▶

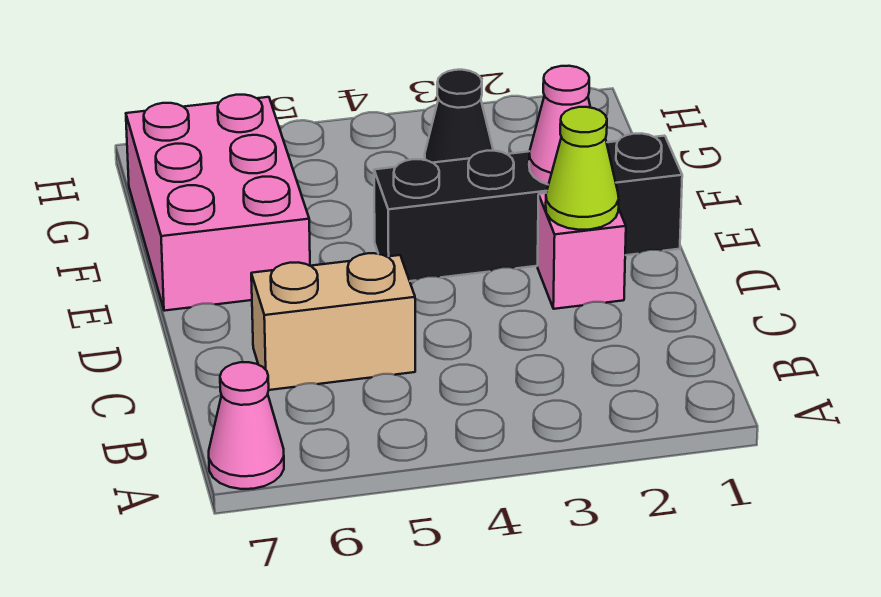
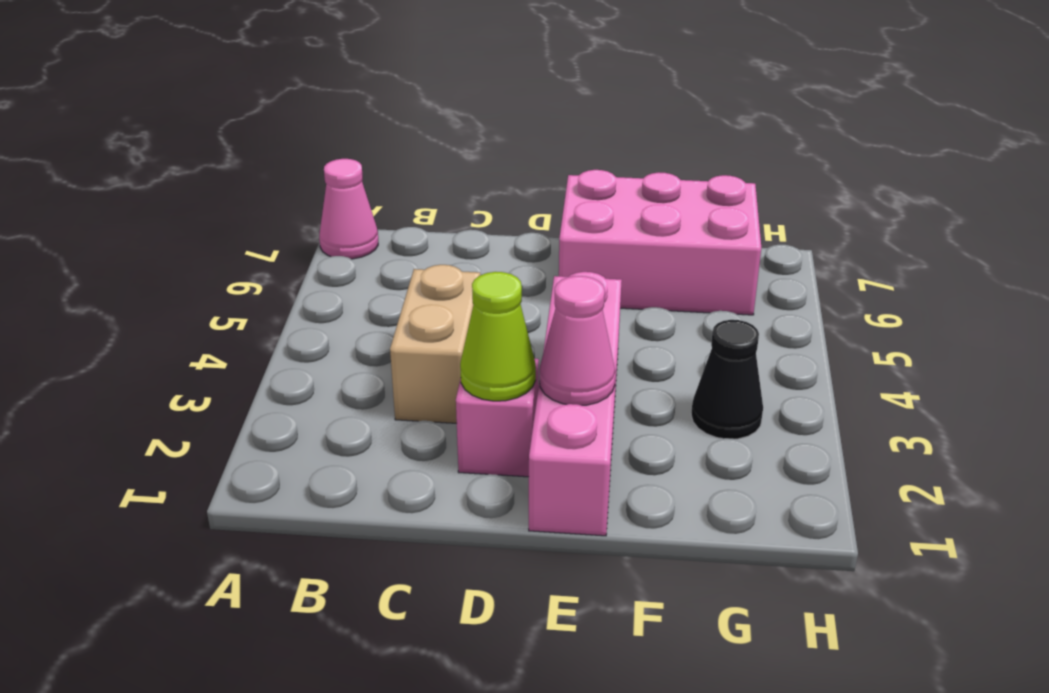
tan brick C5:C6 level 1 -> tan brick C3:C4 level 1
black brick E1:E4 level 1 -> pink brick E1:E4 level 1

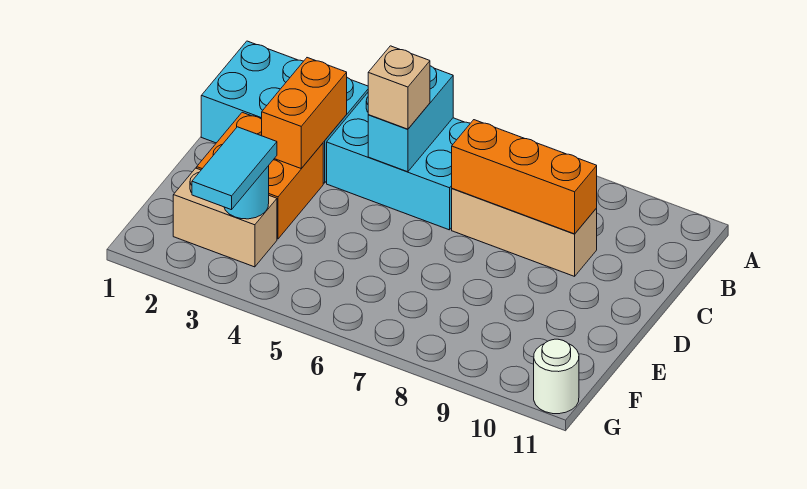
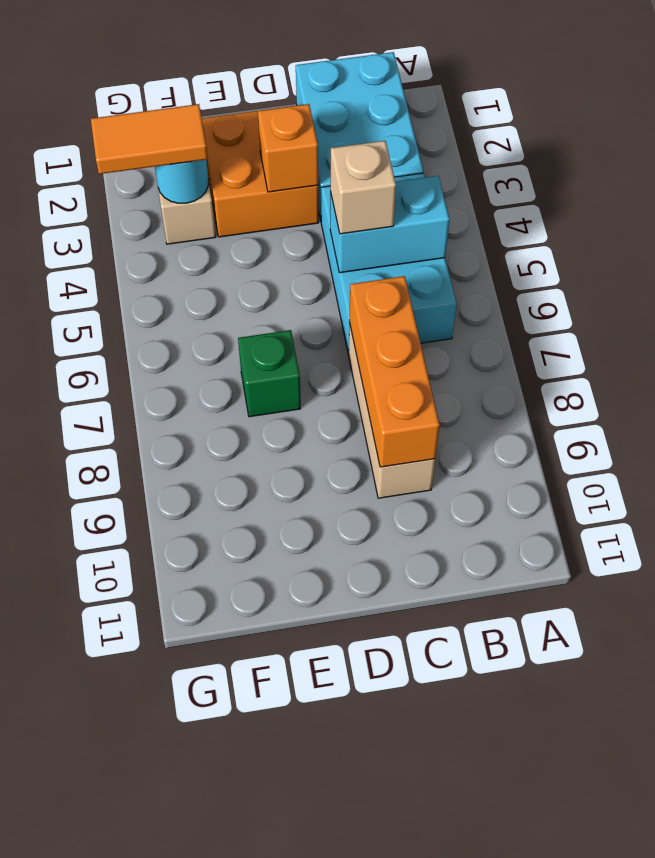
orange brick C3:D3 level 2 -> orange brick D3 level 2
none -> green brick E7 level 1
cyan tile F3:G3 level 3 -> orange tile F3:G3 level 3
white round brick G11 level 1 -> none

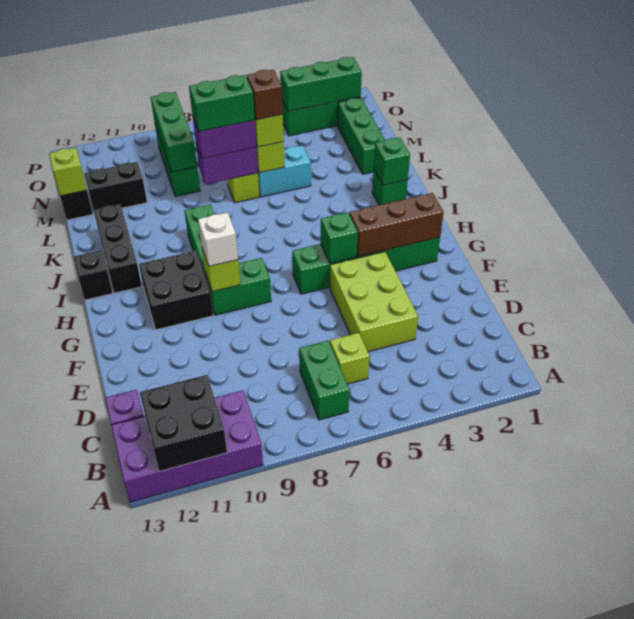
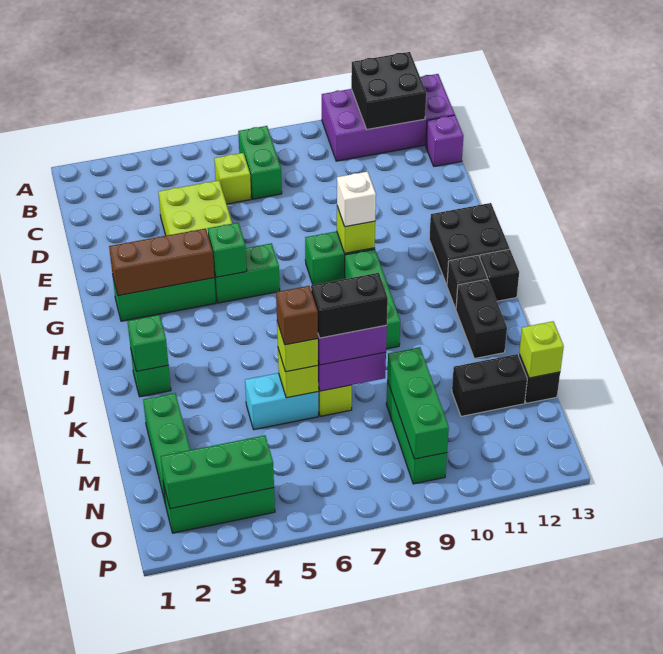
black brick G10:H11 level 1 -> black brick G12:H13 level 1
green brick L7:L8 level 4 -> black brick L7:L8 level 4

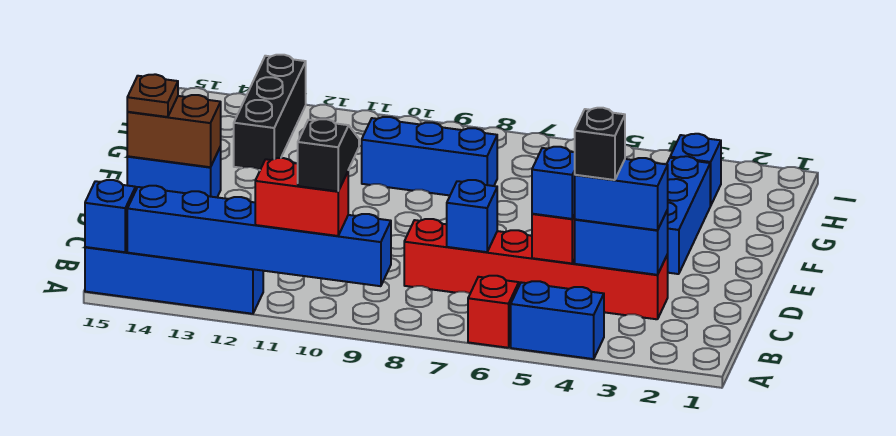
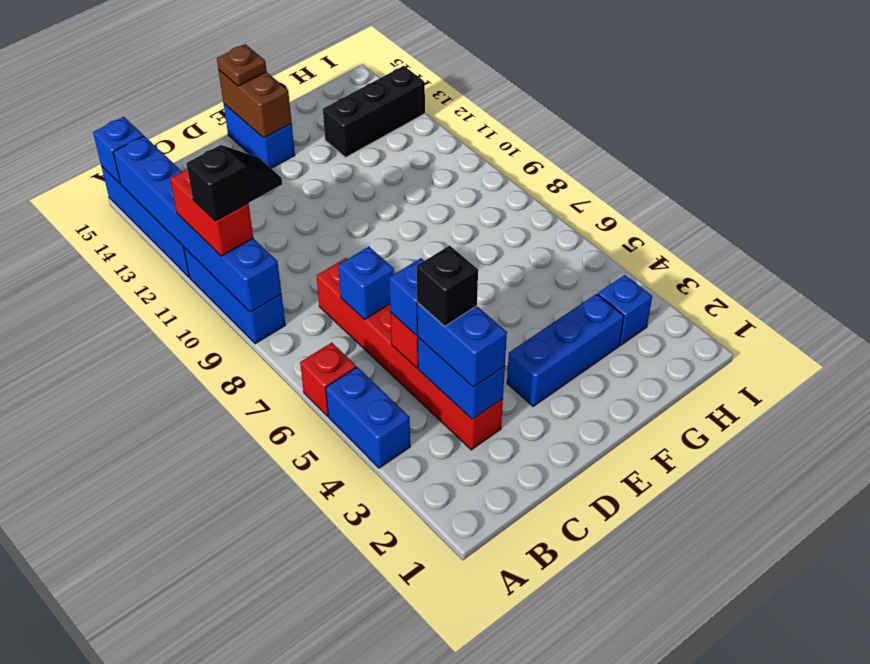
blue brick G8:G10 level 1 -> blue brick A9:A11 level 1

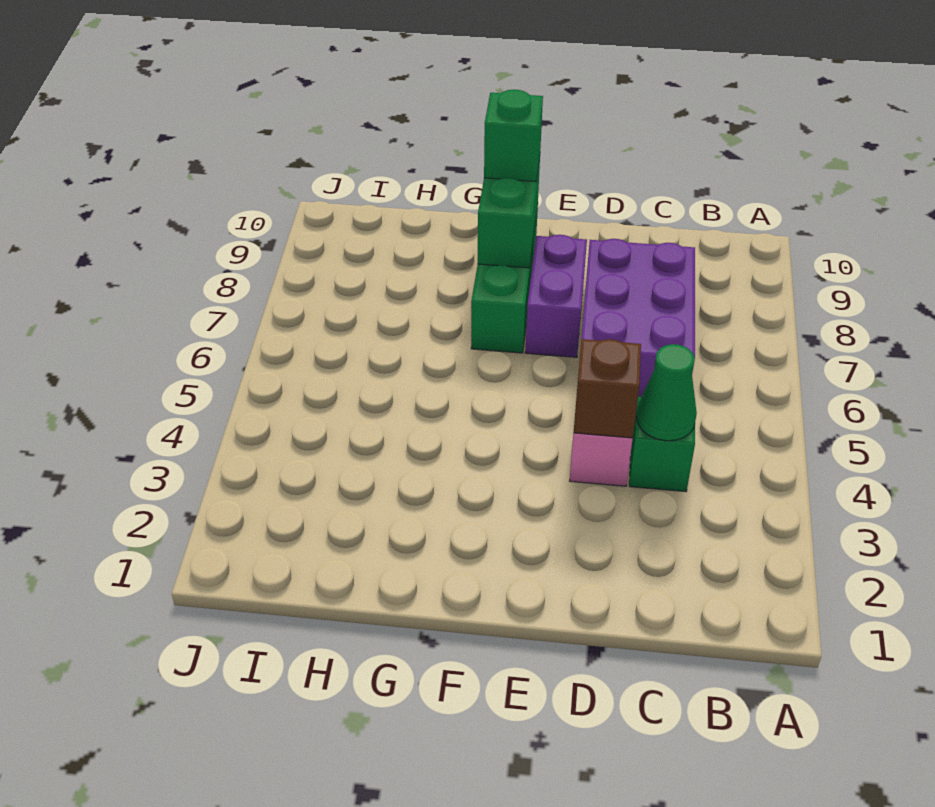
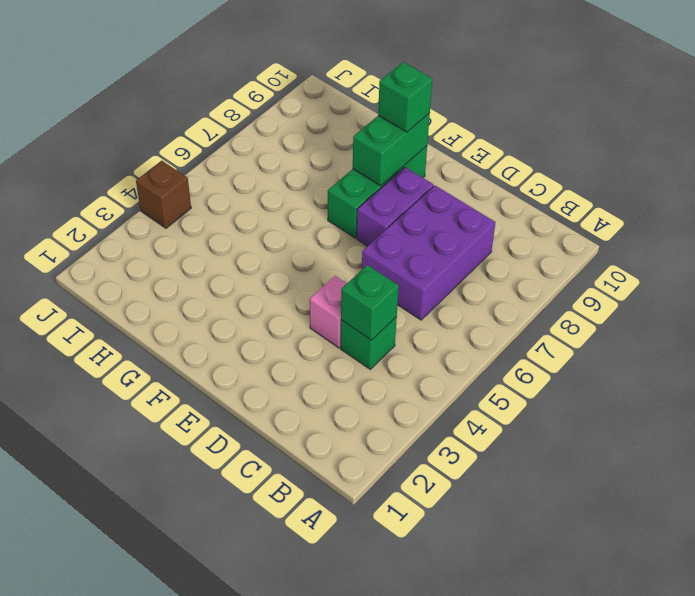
green cone C4 level 2 -> green brick C4 level 2
brown brick D4 level 2 -> brown brick J4 level 1

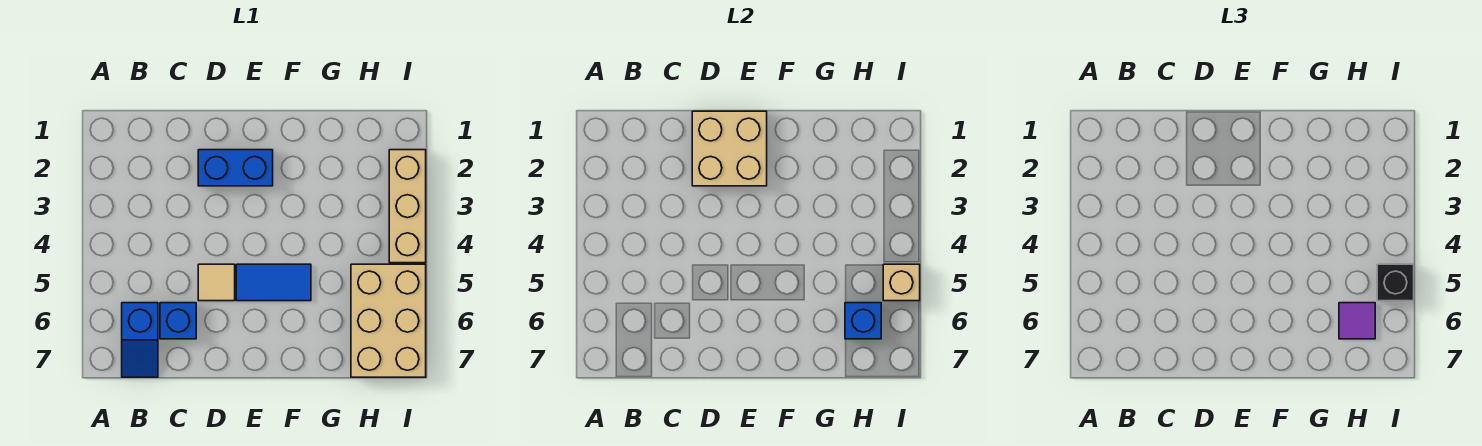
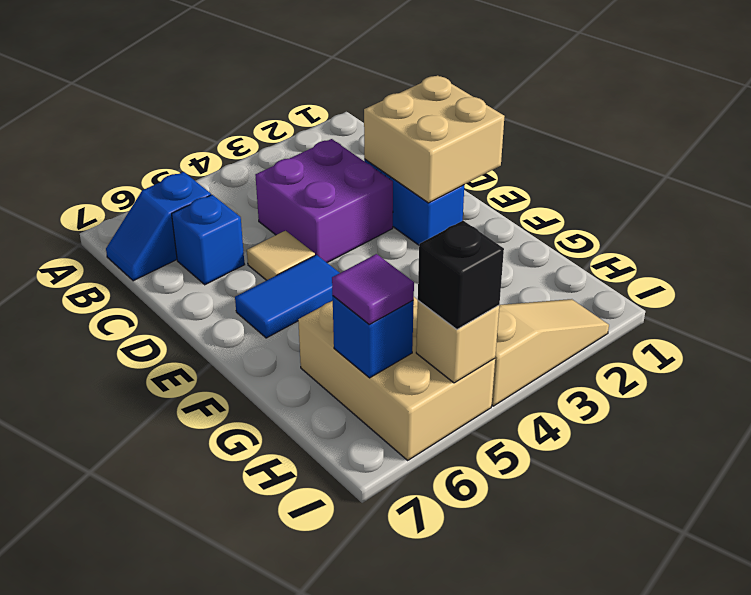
none -> purple brick C3:D4 level 1
blue tile E5:F5 level 1 -> blue tile E5:E6 level 1
tan brick H5:I7 level 1 -> tan brick G5:I6 level 1
tan brick I2:I4 level 1 -> tan slope I2:I4 level 1 top 4

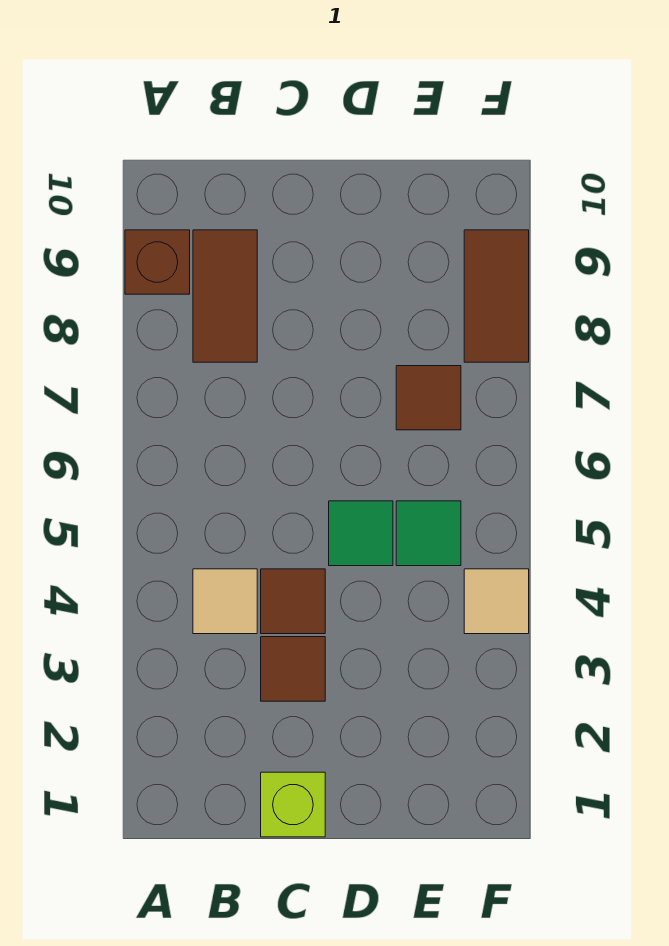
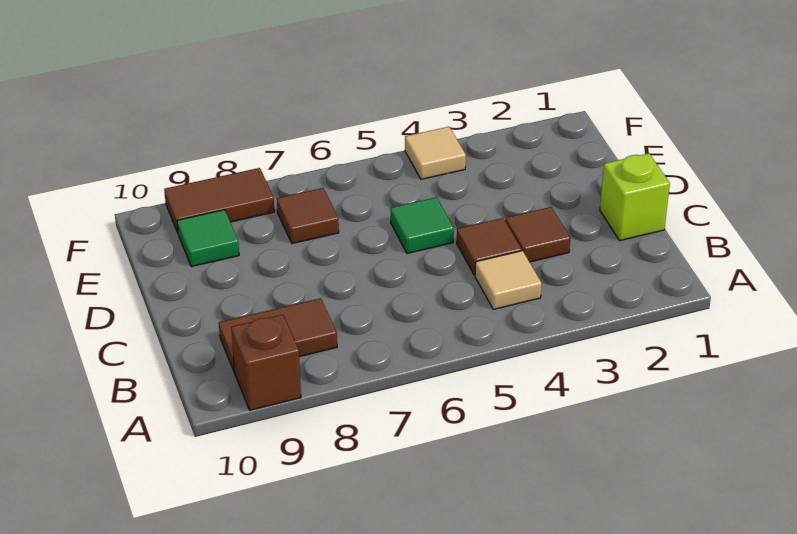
green tile E5 level 1 -> green tile E9 level 1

◀

Exercise description: Nothing outside the stretch above, from the line with "none -> green brick E7 level 1" through the line with "blue tile E5:F5", is set down. Transcribe that stretch exactly, ends included, but not its pictures.

Output for this task:
none -> green brick E7 level 1
cyan tile F3:G3 level 3 -> orange tile F3:G3 level 3
white round brick G11 level 1 -> none

black brick G10:H11 level 1 -> black brick G12:H13 level 1
green brick L7:L8 level 4 -> black brick L7:L8 level 4

blue brick G8:G10 level 1 -> blue brick A9:A11 level 1

green cone C4 level 2 -> green brick C4 level 2
brown brick D4 level 2 -> brown brick J4 level 1

none -> purple brick C3:D4 level 1
blue tile E5:F5 level 1 -> blue tile E5:E6 level 1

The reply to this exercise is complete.